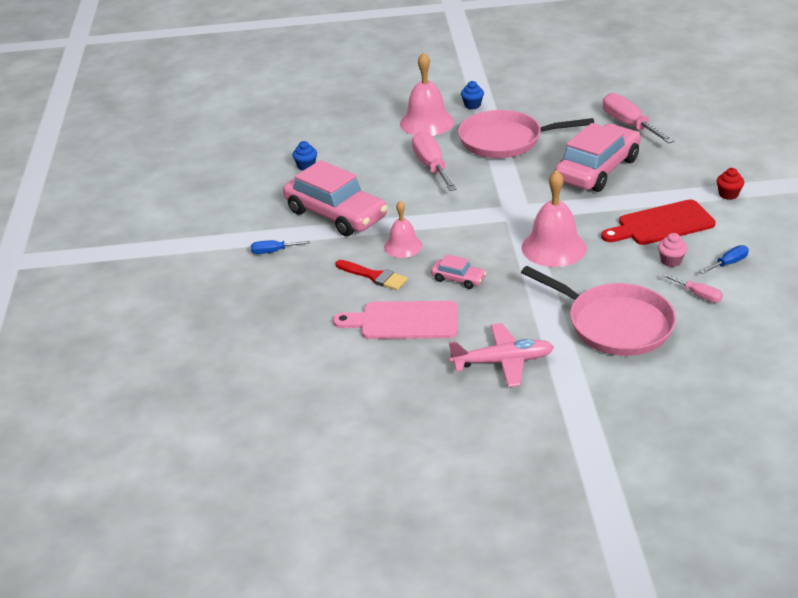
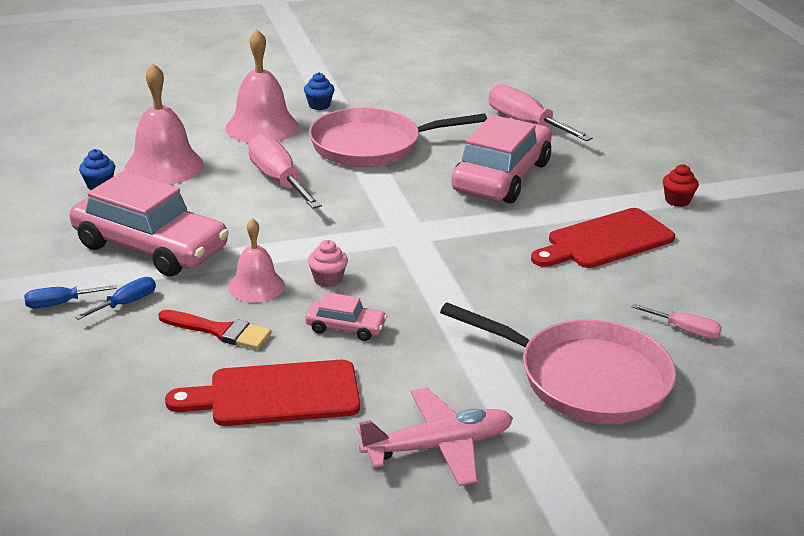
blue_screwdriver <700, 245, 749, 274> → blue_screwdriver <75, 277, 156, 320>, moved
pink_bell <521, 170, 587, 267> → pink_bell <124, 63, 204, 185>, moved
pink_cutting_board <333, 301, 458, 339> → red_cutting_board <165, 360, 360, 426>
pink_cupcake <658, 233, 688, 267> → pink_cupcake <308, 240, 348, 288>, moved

========

In the listing above, find the line containing "pink_cutting_board <333, 301, 458, 339>"; that line and every line after it, through the last, are to be retyped exactly.

pink_cutting_board <333, 301, 458, 339> → red_cutting_board <165, 360, 360, 426>
pink_cupcake <658, 233, 688, 267> → pink_cupcake <308, 240, 348, 288>, moved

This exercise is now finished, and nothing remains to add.